*How to complete this task:* Print the line that contains "purple brick C9:D9" and every line that follows it in the data below, ending with the final line; include nothing else.

-------- Source information --------

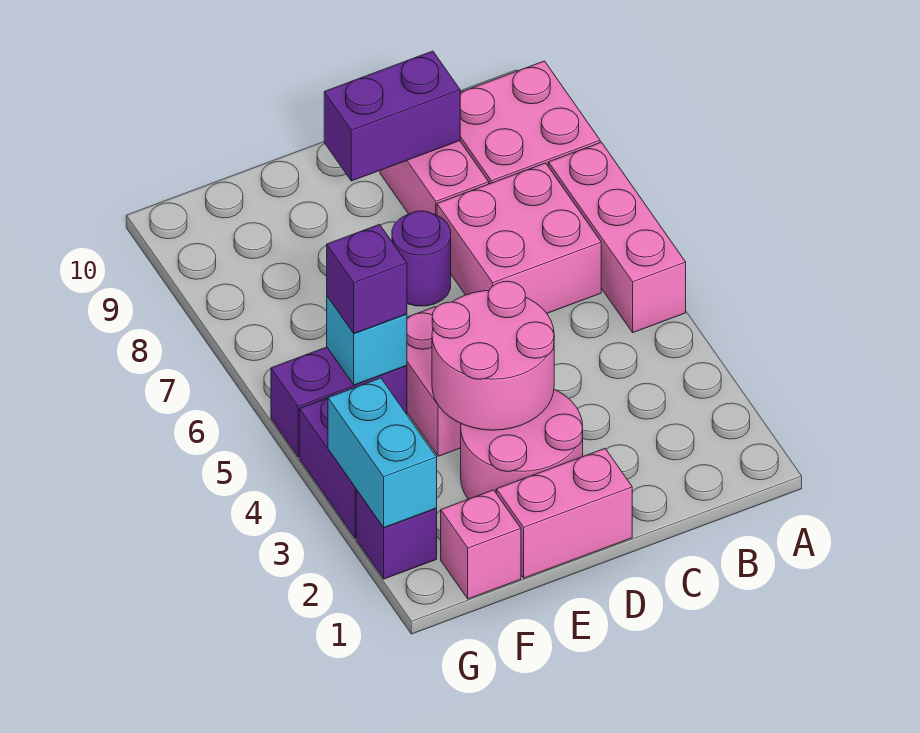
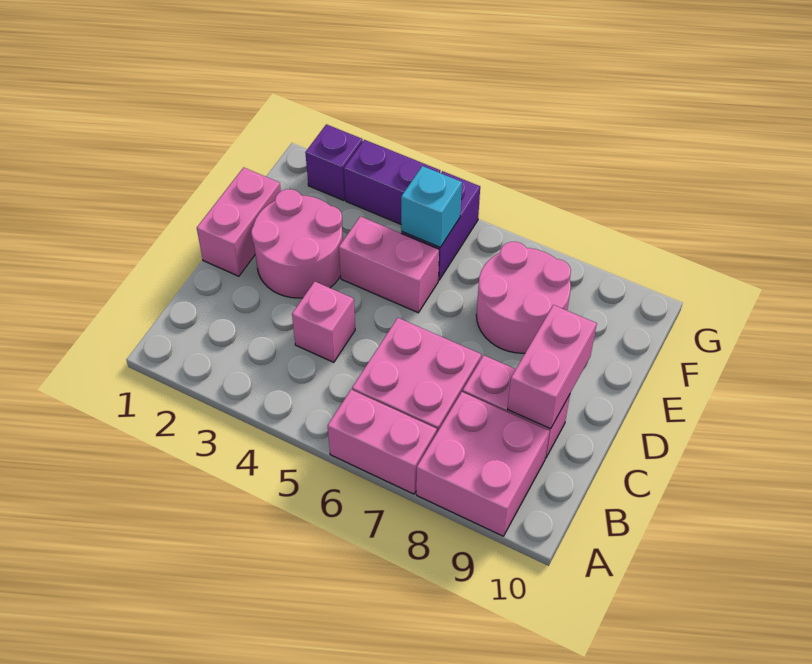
pink brick A5:A7 level 1 -> pink brick A6:A7 level 1
purple brick C9:D9 level 2 -> pink brick C9:D9 level 2
pink round brick D3:E4 level 2 -> pink round brick E7:F8 level 1
purple round brick D7 level 1 -> none
pink brick F1 level 1 -> pink brick C4 level 1
purple brick F5 level 3 -> none
cyan brick G2:G3 level 2 -> none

--------

*Completed exercise:*
purple brick C9:D9 level 2 -> pink brick C9:D9 level 2
pink round brick D3:E4 level 2 -> pink round brick E7:F8 level 1
purple round brick D7 level 1 -> none
pink brick F1 level 1 -> pink brick C4 level 1
purple brick F5 level 3 -> none
cyan brick G2:G3 level 2 -> none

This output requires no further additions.